Task input:
-- Opening Marker --

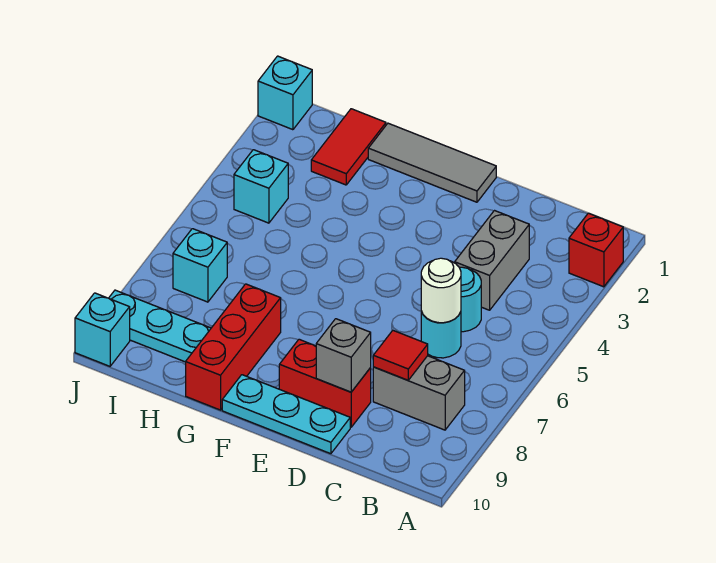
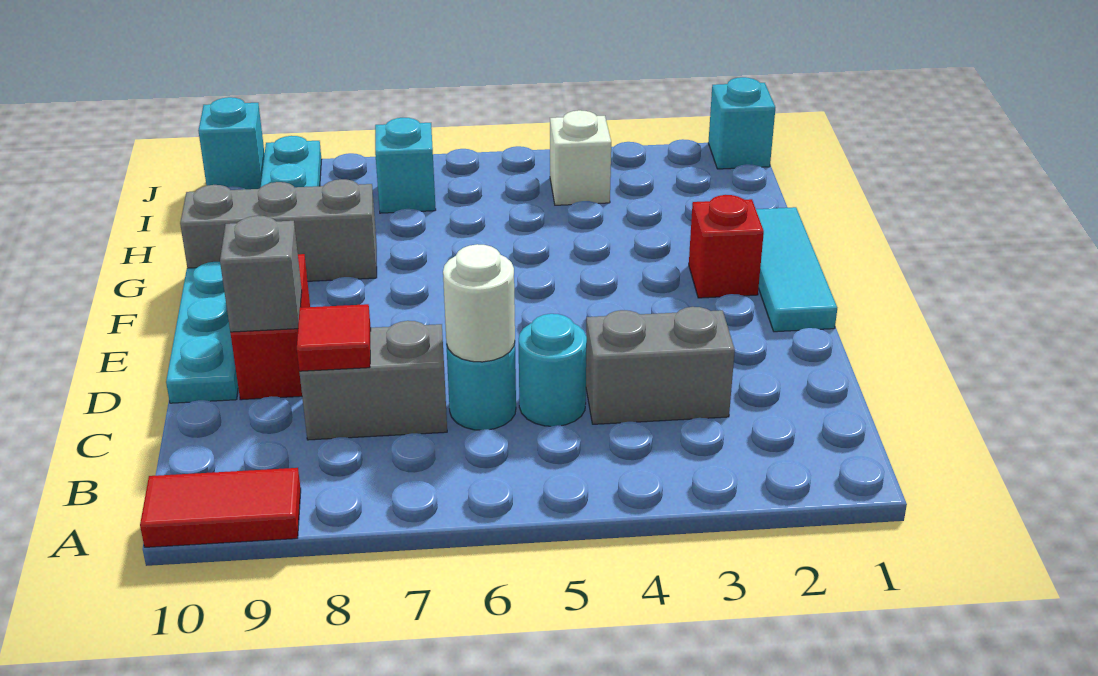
red brick A2 level 1 -> red brick F2 level 1
grey brick B8:C8 level 1 -> grey brick C7:C8 level 1
grey tile E1:G1 level 1 -> cyan tile E1:G1 level 1
red brick G8:G10 level 1 -> grey brick G8:G10 level 1
red tile H1:H2 level 1 -> red tile A9:A10 level 1
cyan brick I4 level 1 -> white brick I4 level 1

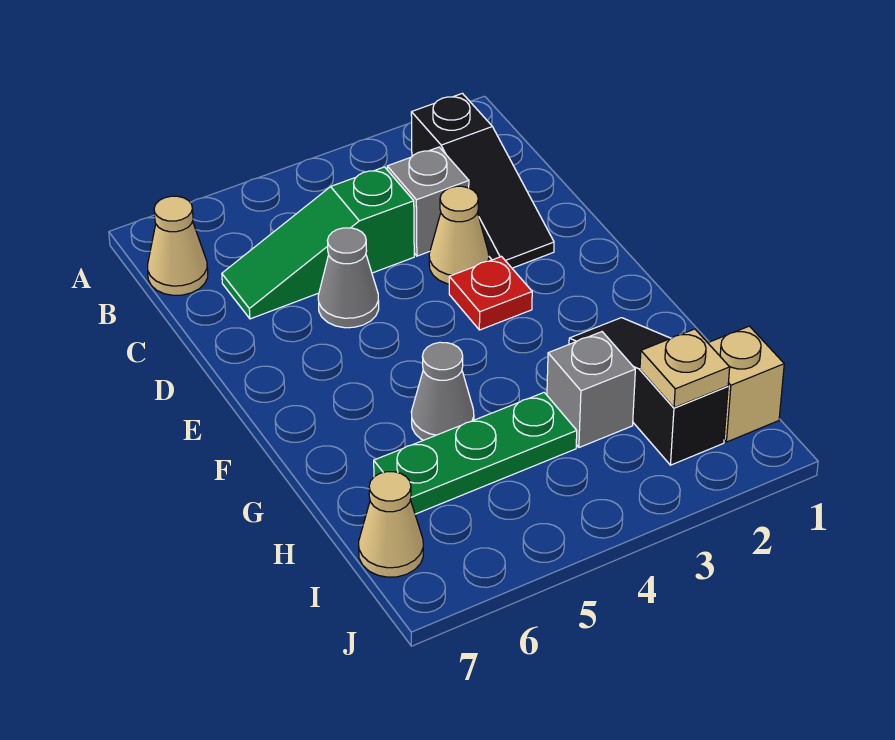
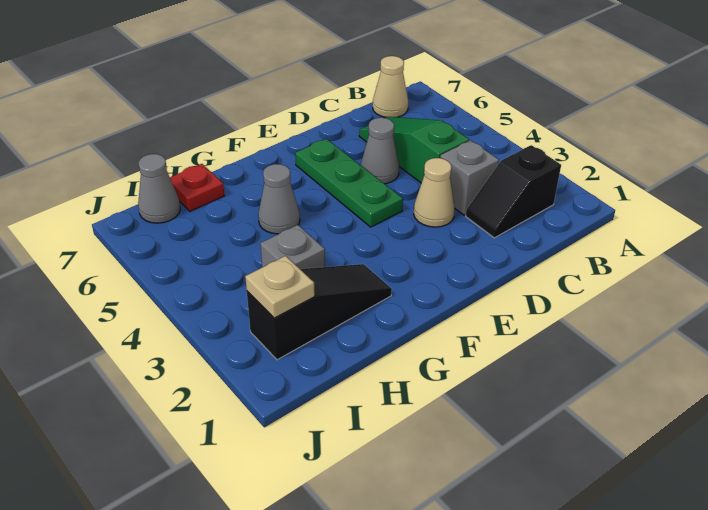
black slope B2:D2 level 1 top B -> black slope B2:C2 level 1 top B
red plate E3 level 1 -> red plate H7 level 1
green plate H4:H6 level 1 -> green plate E4:E6 level 1
tan brick I1 level 1 -> none
tan cone I7 level 1 -> grey cone I7 level 1

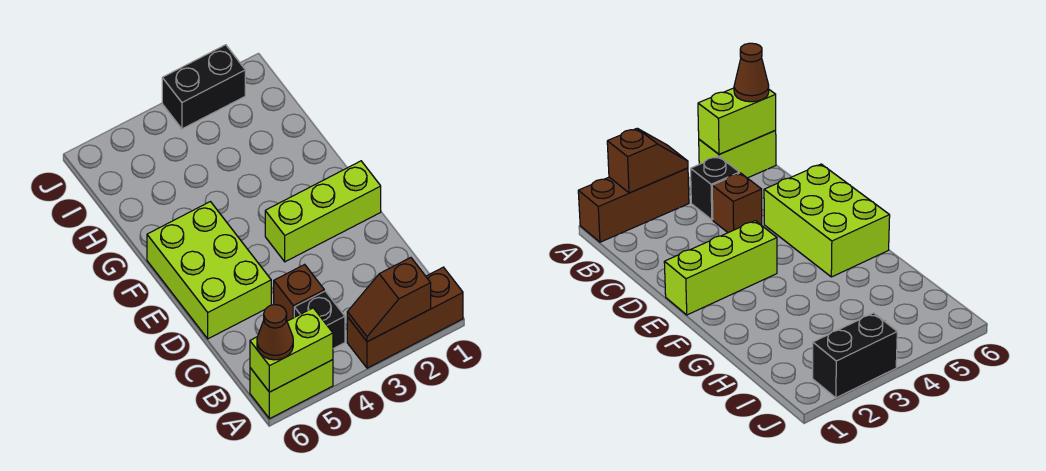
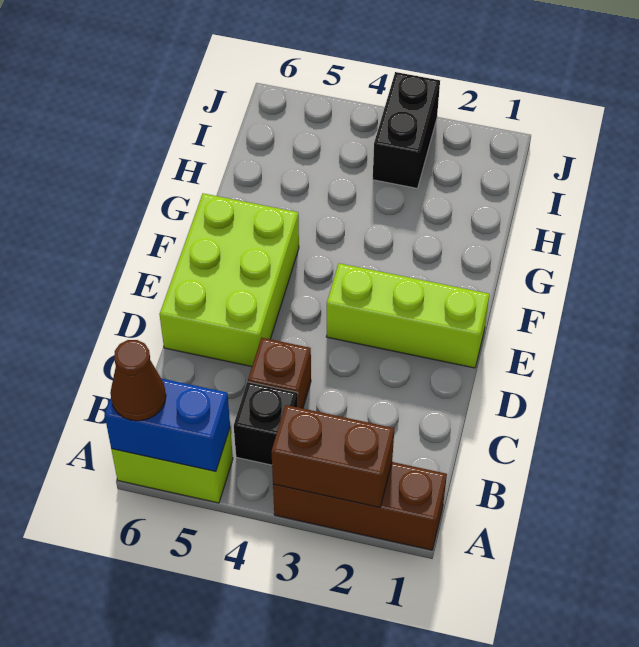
brown slope A2:A3 level 2 top 2 -> brown brick A2:A3 level 2
lime brick A5:A6 level 2 -> blue brick A5:A6 level 2
black brick J2:J3 level 1 -> black brick I3:J3 level 1

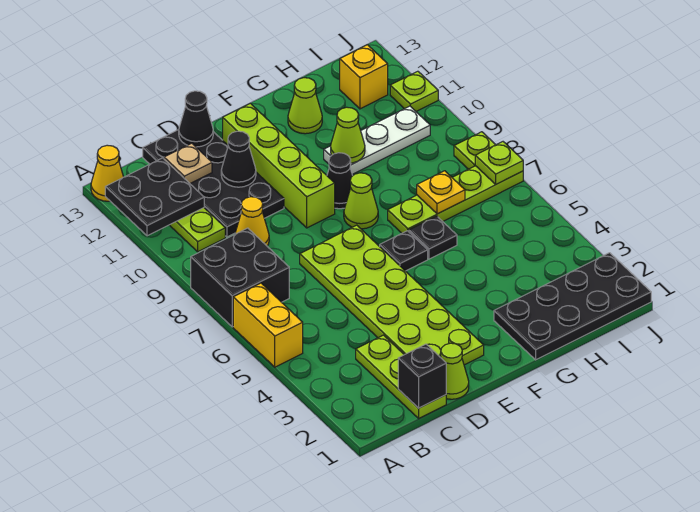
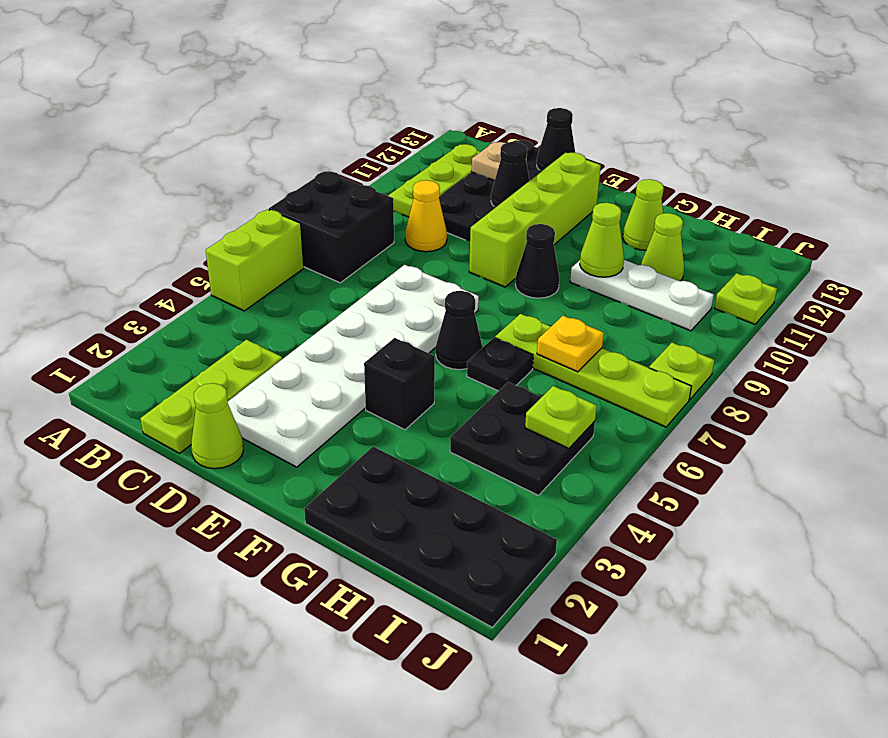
yellow brick A5:A6 level 1 -> lime brick A5:A6 level 1
black plate A11:B12 level 2 -> black plate H4:I5 level 1
yellow cone A13 level 1 -> none
black brick C1 level 2 -> black brick F4 level 1
lime plate D2:E7 level 1 -> white plate D2:E7 level 1
black plate F6 level 1 -> black cone F6 level 1
lime cone F8 level 1 -> lime cone H11 level 1
yellow brick I12 level 1 -> none
lime plate J7 level 2 -> lime plate I5 level 2

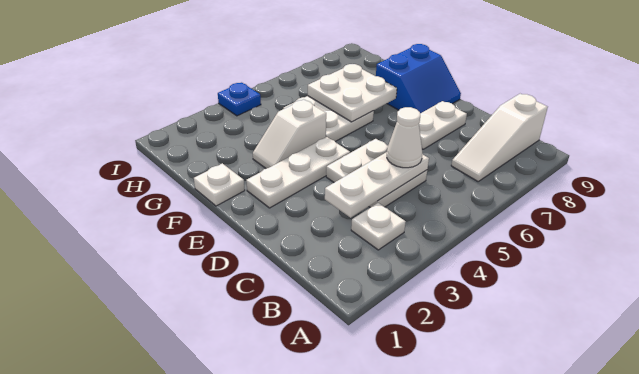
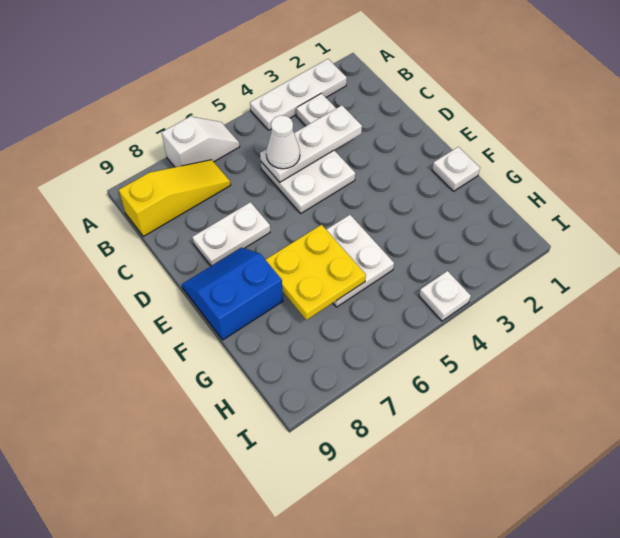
white slope B7:B9 level 1 top 9 -> yellow slope B7:B9 level 1 top 9
white plate E2:E4 level 1 -> white plate A2:A4 level 1
white slope F3:F4 level 1 top 4 -> white slope A6:A7 level 1 top 7
white plate F6:G7 level 2 -> yellow plate F6:G7 level 2
blue plate I4 level 1 -> white plate I4 level 1

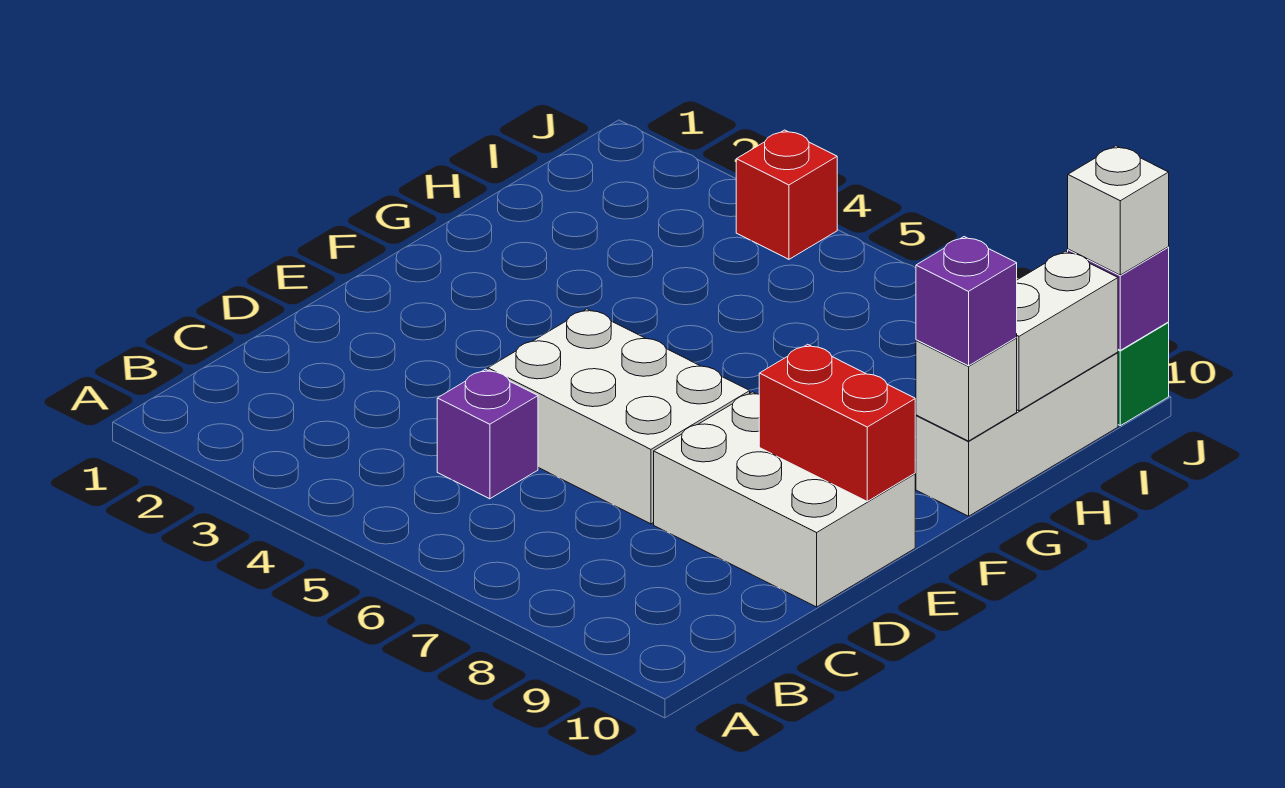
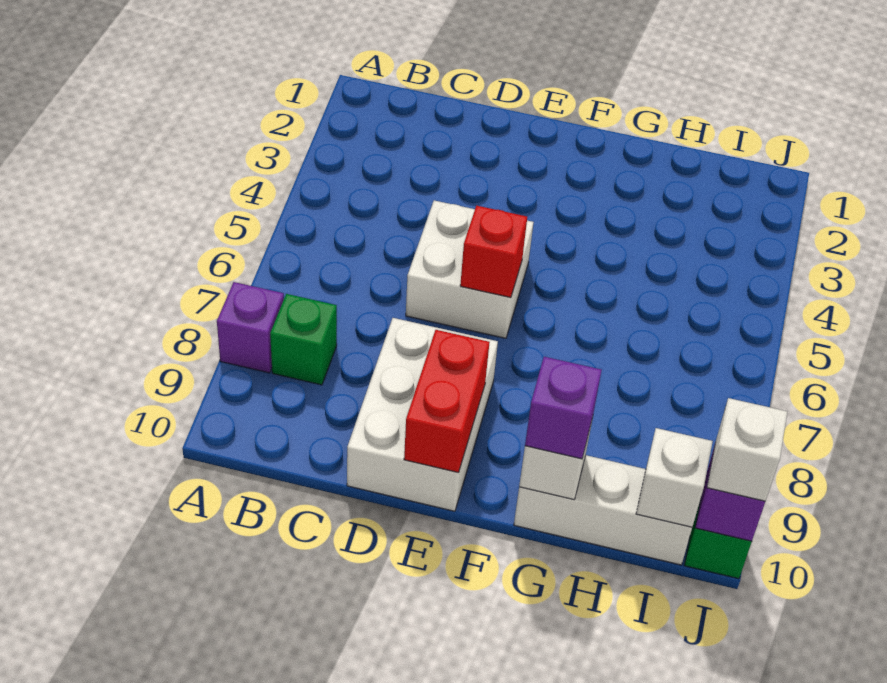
none -> green brick B8 level 1
purple brick C5 level 1 -> purple brick A8 level 1
white brick D5:E7 level 1 -> white brick D5:E6 level 1
white brick H10:I10 level 2 -> white brick I10 level 2
red brick J4 level 1 -> red brick E6 level 2

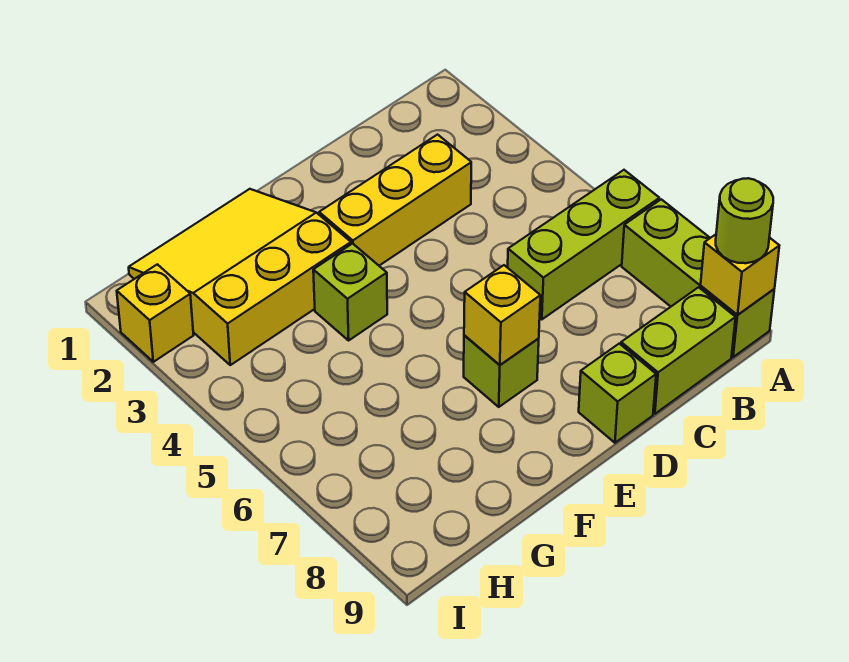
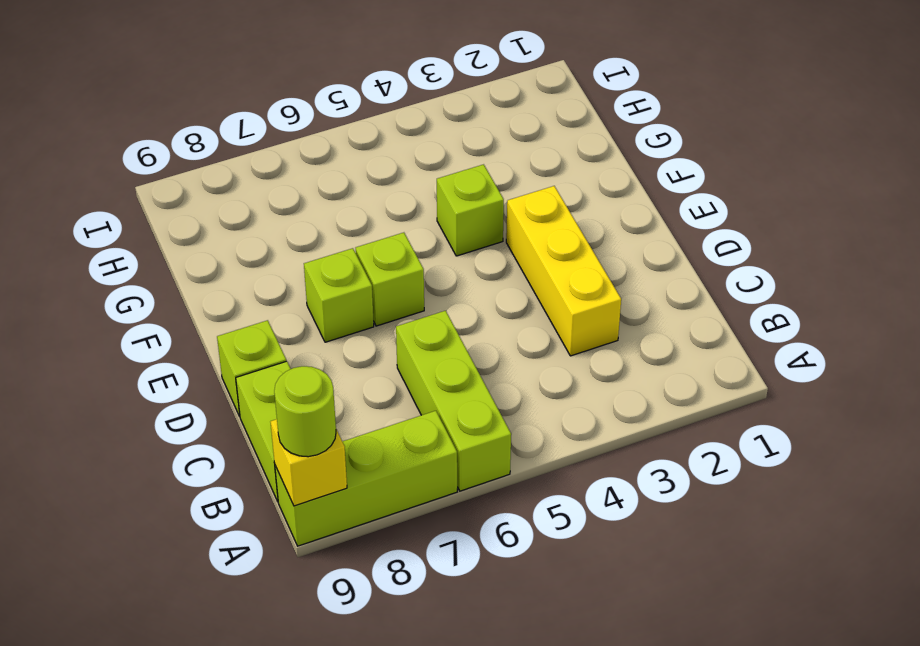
none -> lime brick E6 level 1
yellow brick E7 level 2 -> none
yellow slope F1:H3 level 1 top 3 -> none
yellow brick I2 level 1 -> none

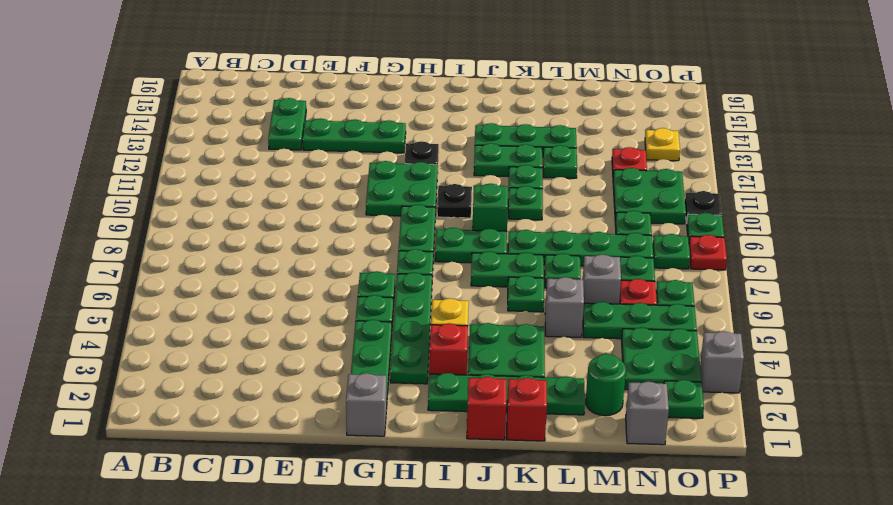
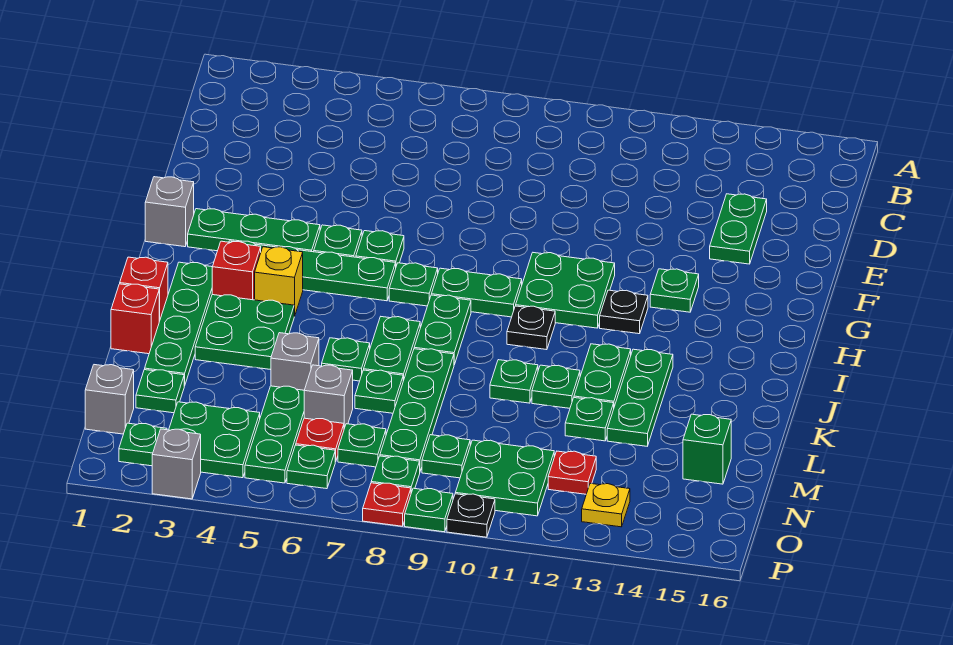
green plate D13:D14 level 1 -> green plate D14:E14 level 1
green plate E13:G13 level 1 -> green plate G13 level 1
green brick J9 level 1 -> green brick M15 level 1
green round brick M2 level 1 -> green plate M2 level 1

-- Closing Marker --

Task to carry out:
From the data above, copy each line with the string "blue" in it.

Expected answer:
lime brick A5:A6 level 2 -> blue brick A5:A6 level 2
blue plate I4 level 1 -> white plate I4 level 1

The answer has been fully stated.